[Records from a data collection]
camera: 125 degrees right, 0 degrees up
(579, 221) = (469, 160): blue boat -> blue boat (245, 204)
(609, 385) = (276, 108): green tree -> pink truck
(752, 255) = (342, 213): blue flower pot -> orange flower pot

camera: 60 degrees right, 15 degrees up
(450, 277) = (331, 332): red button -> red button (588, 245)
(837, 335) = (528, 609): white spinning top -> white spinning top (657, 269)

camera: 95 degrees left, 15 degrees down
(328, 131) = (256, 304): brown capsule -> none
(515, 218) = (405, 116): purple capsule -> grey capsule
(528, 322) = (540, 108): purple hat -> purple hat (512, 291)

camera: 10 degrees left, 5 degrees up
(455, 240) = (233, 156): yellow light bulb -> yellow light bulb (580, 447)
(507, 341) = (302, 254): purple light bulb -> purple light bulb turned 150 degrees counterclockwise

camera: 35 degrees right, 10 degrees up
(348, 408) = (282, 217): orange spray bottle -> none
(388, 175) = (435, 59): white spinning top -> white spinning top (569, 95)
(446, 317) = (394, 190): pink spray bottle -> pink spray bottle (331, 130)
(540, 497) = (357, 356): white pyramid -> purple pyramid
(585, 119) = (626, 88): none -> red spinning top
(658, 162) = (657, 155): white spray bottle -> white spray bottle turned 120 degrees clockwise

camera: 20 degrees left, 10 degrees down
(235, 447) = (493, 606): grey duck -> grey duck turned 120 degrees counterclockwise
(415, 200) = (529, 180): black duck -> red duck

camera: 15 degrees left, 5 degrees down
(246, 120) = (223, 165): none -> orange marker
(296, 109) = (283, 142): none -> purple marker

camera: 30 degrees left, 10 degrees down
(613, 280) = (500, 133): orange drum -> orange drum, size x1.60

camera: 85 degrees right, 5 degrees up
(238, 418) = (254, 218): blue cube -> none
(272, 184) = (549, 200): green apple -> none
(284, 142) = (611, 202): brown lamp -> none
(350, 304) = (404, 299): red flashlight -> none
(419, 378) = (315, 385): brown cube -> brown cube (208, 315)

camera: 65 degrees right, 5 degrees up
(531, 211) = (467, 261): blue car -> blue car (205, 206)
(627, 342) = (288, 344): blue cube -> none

:: Assignment ::
Wherever "grey" occurs in the records above, copy the line it sits in.

:: Solution ::
(515, 218) = (405, 116): purple capsule -> grey capsule
(235, 447) = (493, 606): grey duck -> grey duck turned 120 degrees counterclockwise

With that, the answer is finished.